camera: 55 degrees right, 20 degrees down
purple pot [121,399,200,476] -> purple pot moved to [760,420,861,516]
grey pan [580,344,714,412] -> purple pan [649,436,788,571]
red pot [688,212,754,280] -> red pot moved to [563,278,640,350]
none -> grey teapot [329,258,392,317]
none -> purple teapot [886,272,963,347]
--
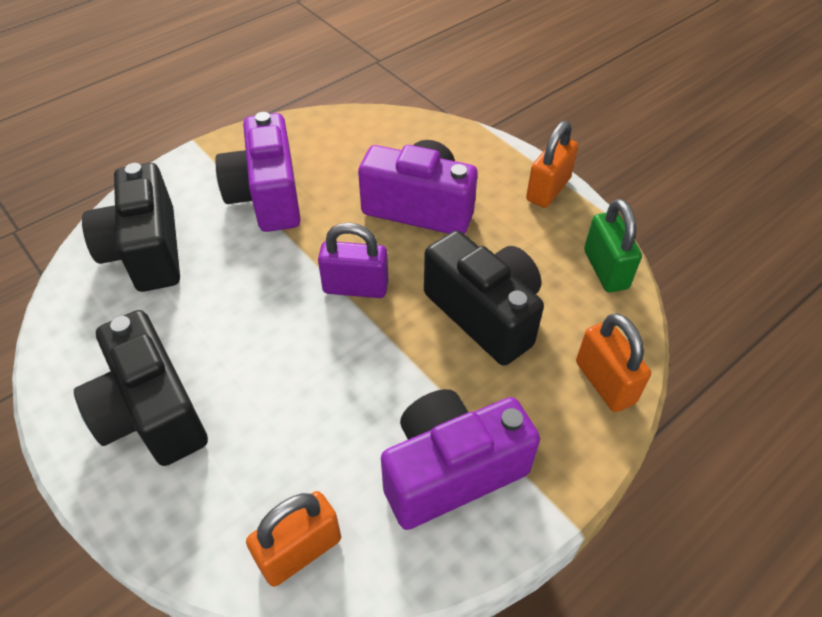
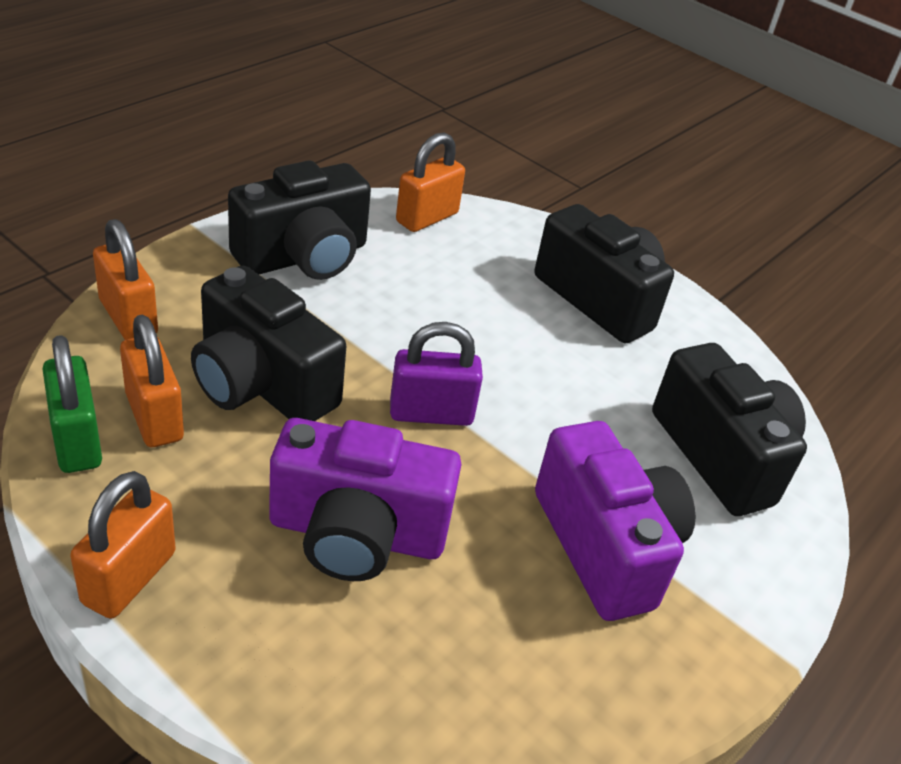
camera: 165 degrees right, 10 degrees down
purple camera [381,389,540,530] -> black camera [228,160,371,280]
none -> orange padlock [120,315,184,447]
...
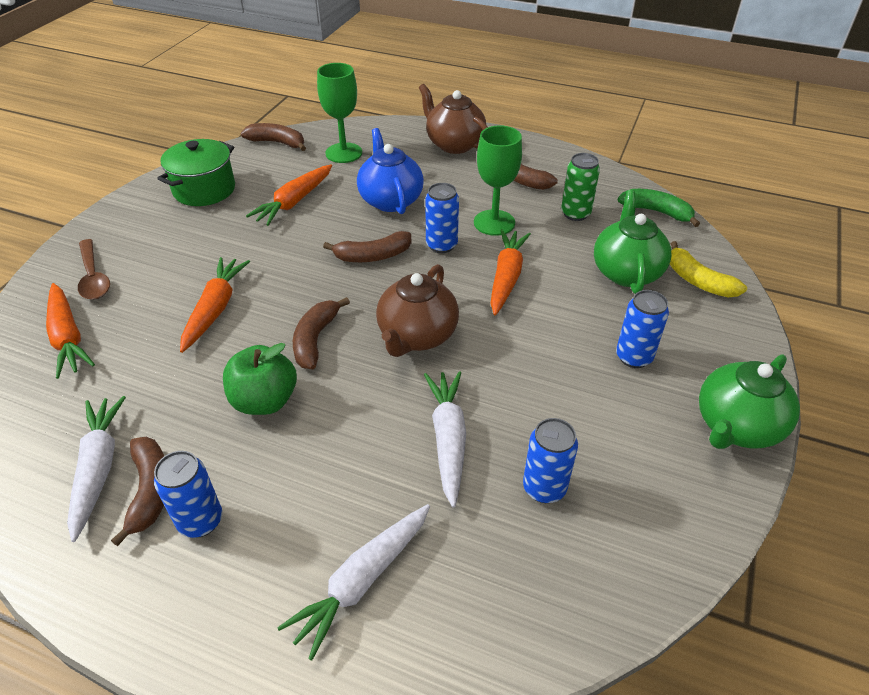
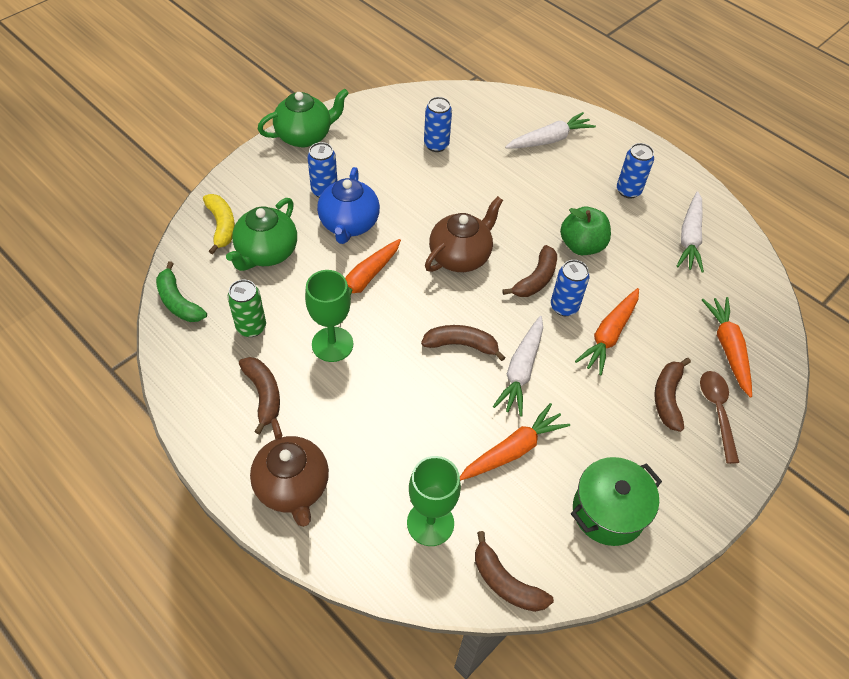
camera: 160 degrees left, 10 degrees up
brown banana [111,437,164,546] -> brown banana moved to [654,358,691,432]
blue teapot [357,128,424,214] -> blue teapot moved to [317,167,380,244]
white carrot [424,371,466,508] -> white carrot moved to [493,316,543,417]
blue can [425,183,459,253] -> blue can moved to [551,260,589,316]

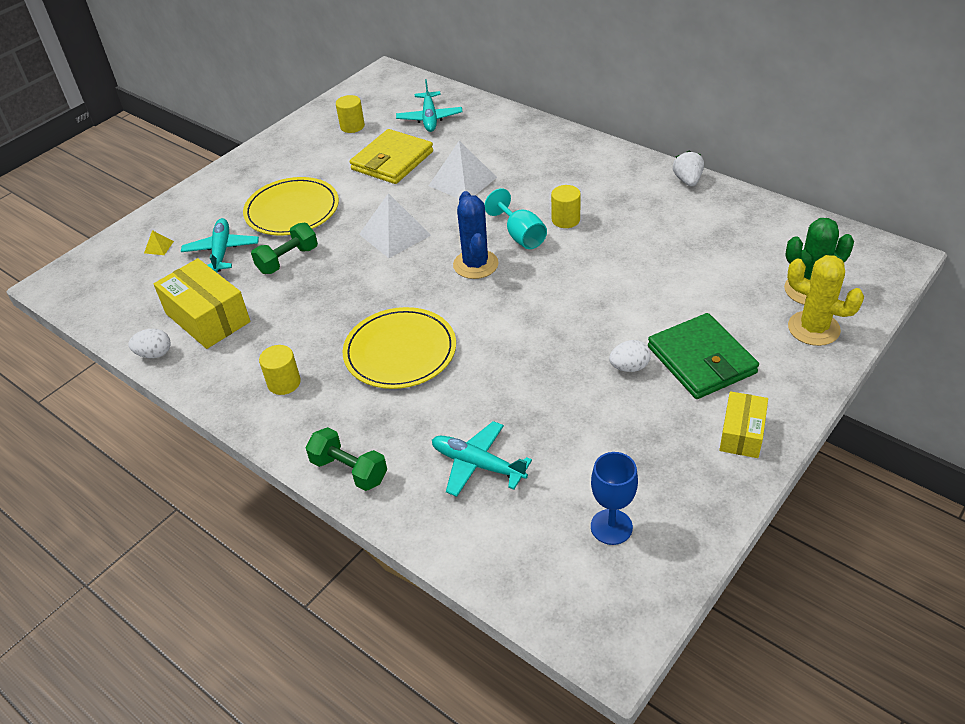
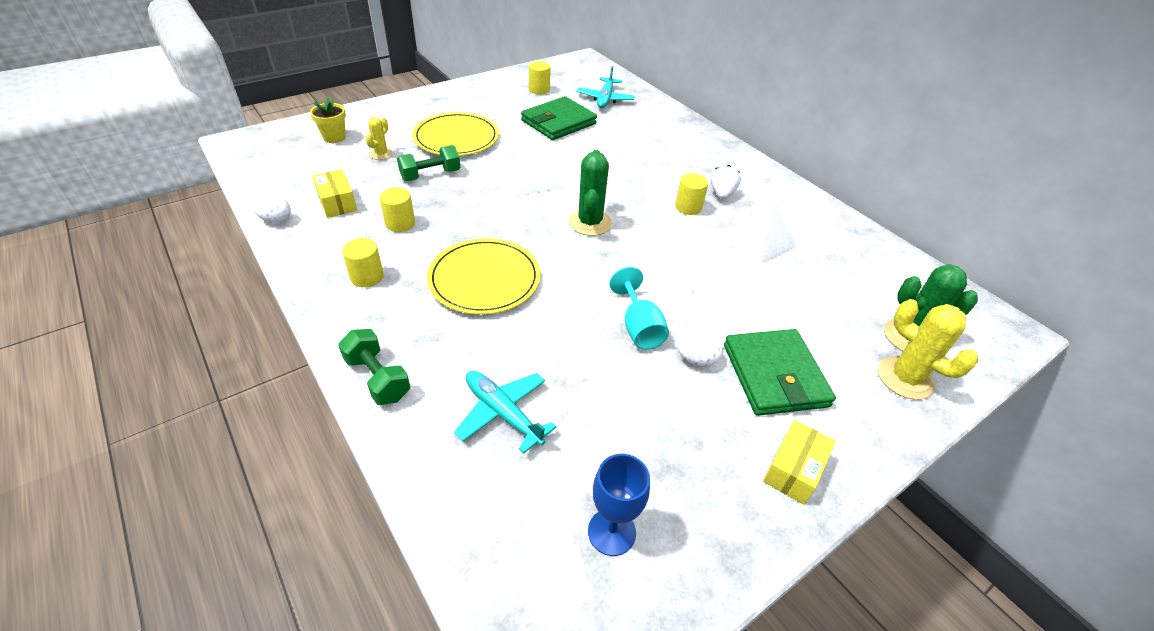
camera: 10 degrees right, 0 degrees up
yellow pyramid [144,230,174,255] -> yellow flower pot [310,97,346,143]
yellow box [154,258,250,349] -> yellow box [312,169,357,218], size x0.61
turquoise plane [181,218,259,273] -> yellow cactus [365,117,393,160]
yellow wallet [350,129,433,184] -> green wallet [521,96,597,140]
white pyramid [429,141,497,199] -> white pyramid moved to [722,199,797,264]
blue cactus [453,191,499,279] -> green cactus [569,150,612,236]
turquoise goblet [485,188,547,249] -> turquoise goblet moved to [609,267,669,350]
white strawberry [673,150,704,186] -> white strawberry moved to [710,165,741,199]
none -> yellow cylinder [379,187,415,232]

§ **Exercise objective**
Please go through the entries and show every line with the word "green".

§ **Answer space**
yellow wallet [350,129,433,184] -> green wallet [521,96,597,140]
blue cactus [453,191,499,279] -> green cactus [569,150,612,236]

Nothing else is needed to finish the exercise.